Task details: For this exercise, output the line holding "R1: 15k (3V3, U1/RST) -> 15k (AGND, U1/RST)" and all subsequent lines of the entries below, unchanged, up to and including the last.

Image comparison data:
——————————

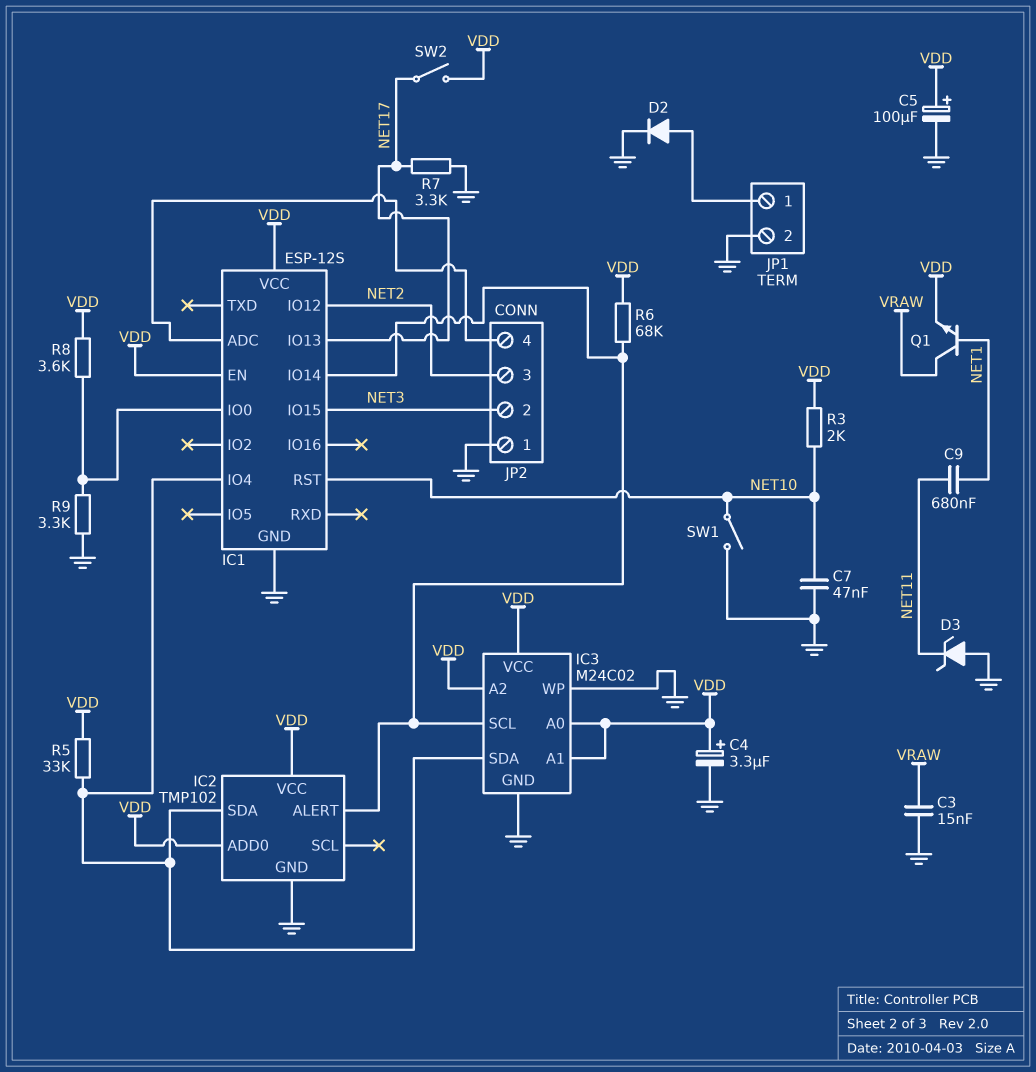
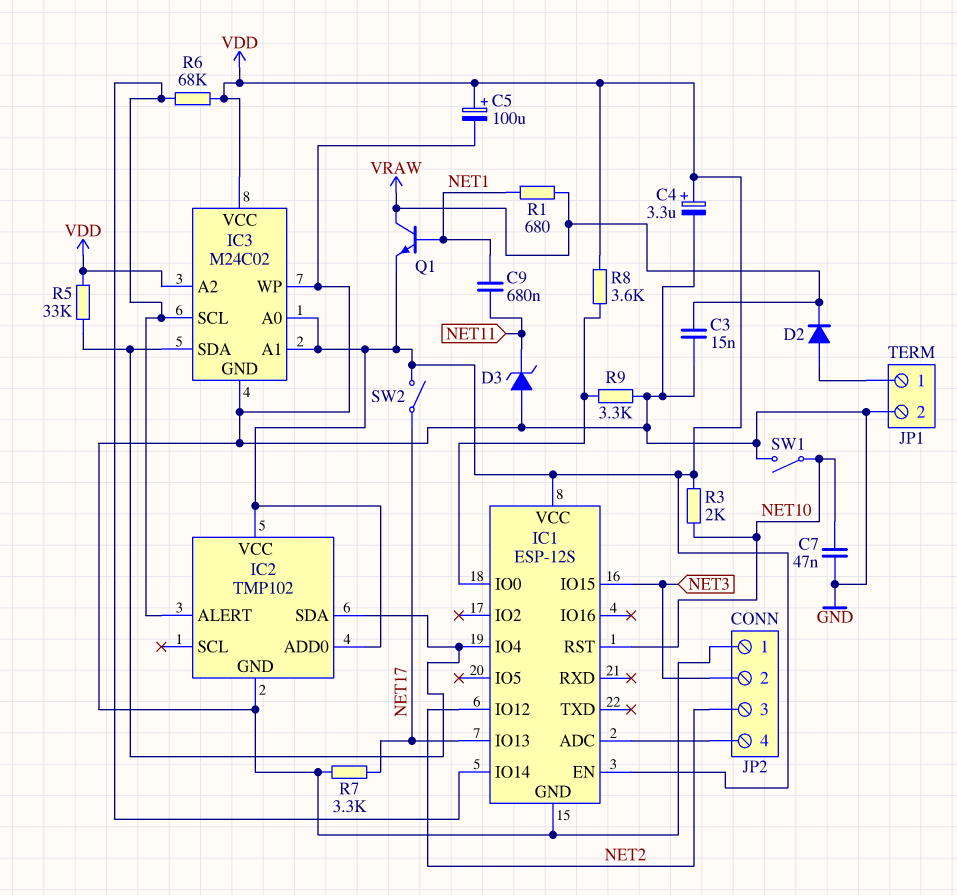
D2: diode (A JP1/1, K GND) -> diode (A JP1/1, K VRAW)
R1: none -> 680 (NET1, VRAW)

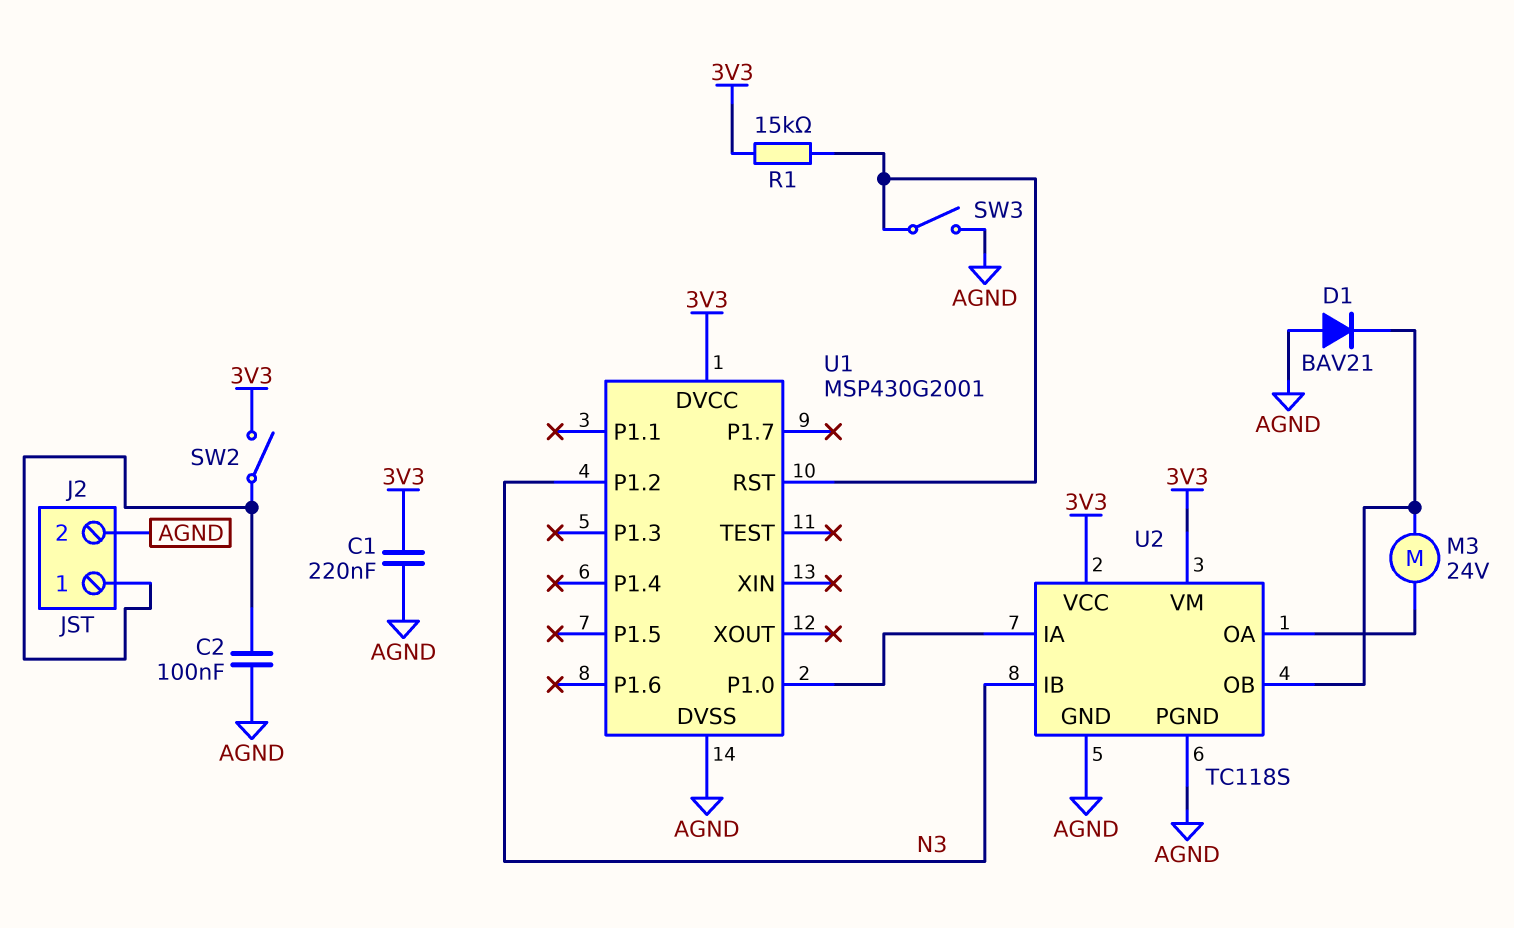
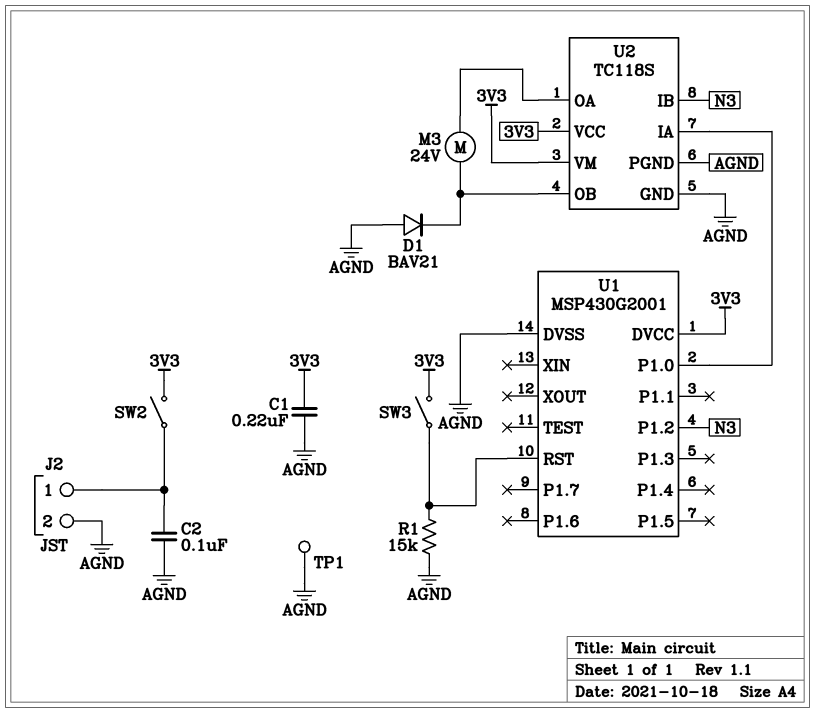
R1: 15k (3V3, U1/RST) -> 15k (AGND, U1/RST)
SW3: switch (AGND, U1/RST) -> switch (3V3, U1/RST)
TP1: none -> test point (AGND)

——————————

Exercise solution:
R1: 15k (3V3, U1/RST) -> 15k (AGND, U1/RST)
SW3: switch (AGND, U1/RST) -> switch (3V3, U1/RST)
TP1: none -> test point (AGND)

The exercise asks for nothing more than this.